▶ [WORK REQUIRED]: When you retype the data, keep every word exactly and include none of the pictures.

▶ [DATA SHOWN]:
──────────

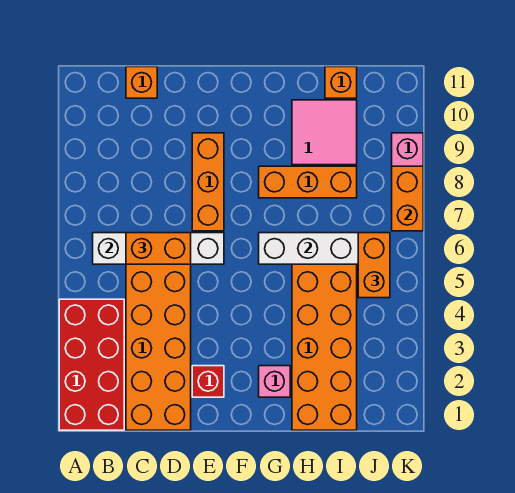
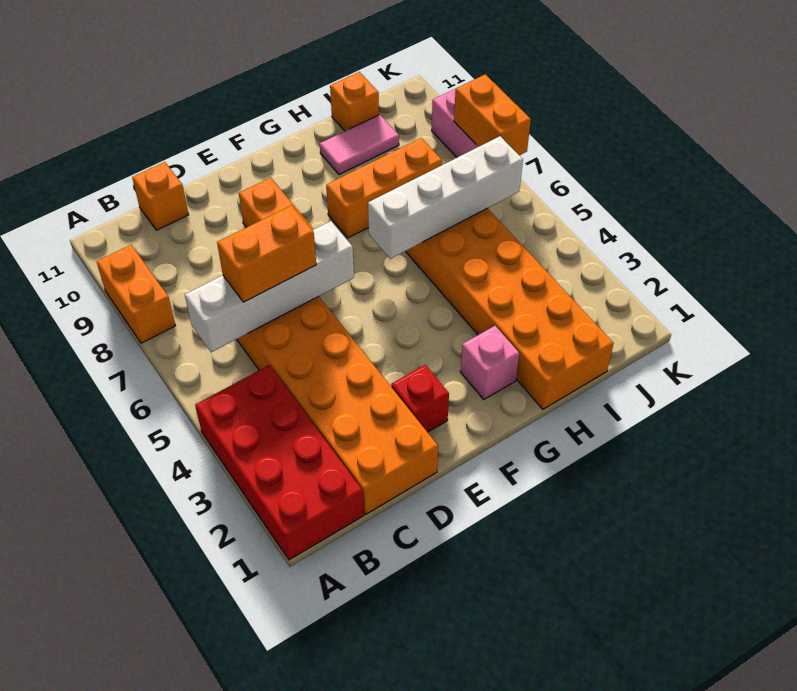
pink tile H9:I10 level 1 -> pink tile H10:I10 level 1
orange brick J5:J6 level 3 -> orange brick A8:A9 level 1

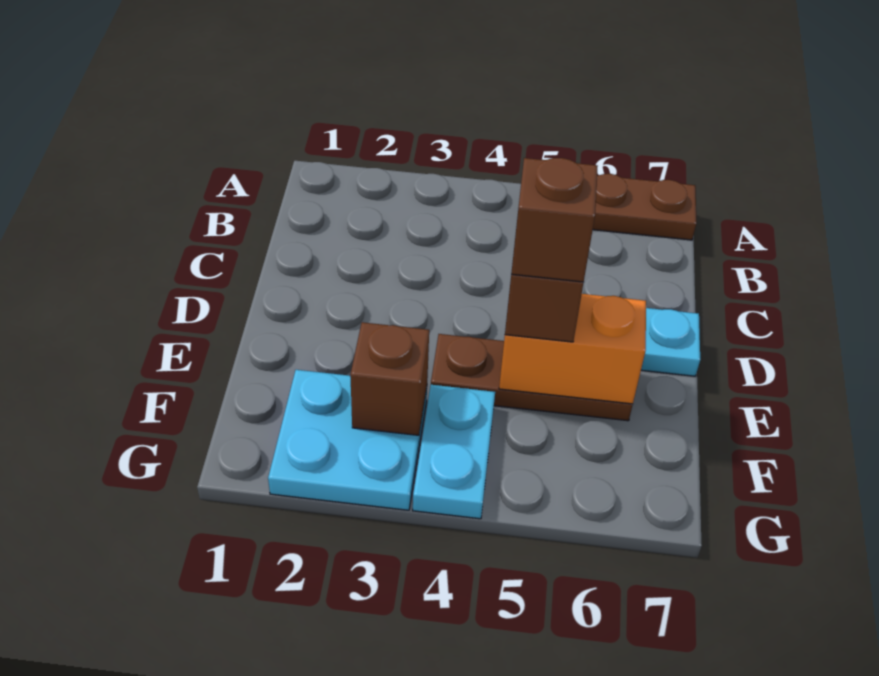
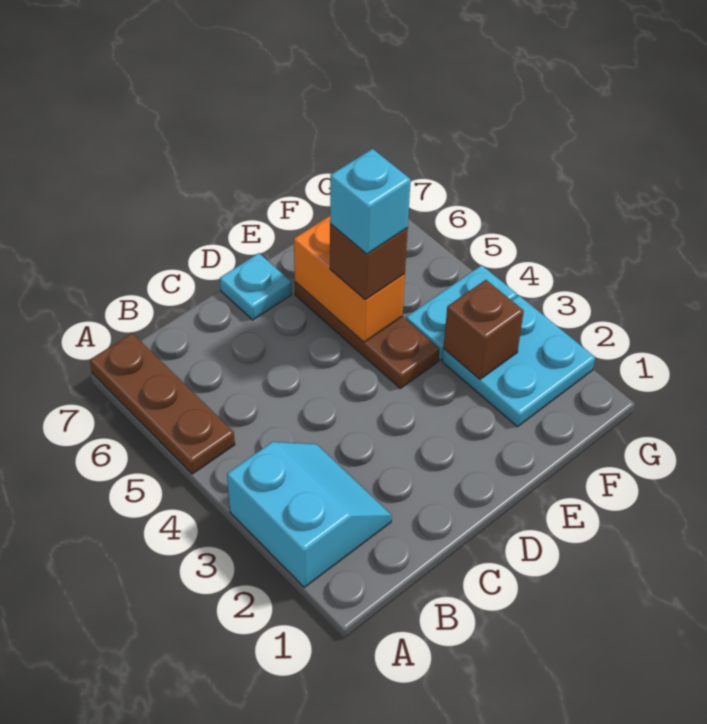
none -> cyan slope A2:B3 level 1 top A
brown brick E5 level 4 -> cyan brick E5 level 4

──────────

▶ [COMPLETED TASK]:
pink tile H9:I10 level 1 -> pink tile H10:I10 level 1
orange brick J5:J6 level 3 -> orange brick A8:A9 level 1

none -> cyan slope A2:B3 level 1 top A
brown brick E5 level 4 -> cyan brick E5 level 4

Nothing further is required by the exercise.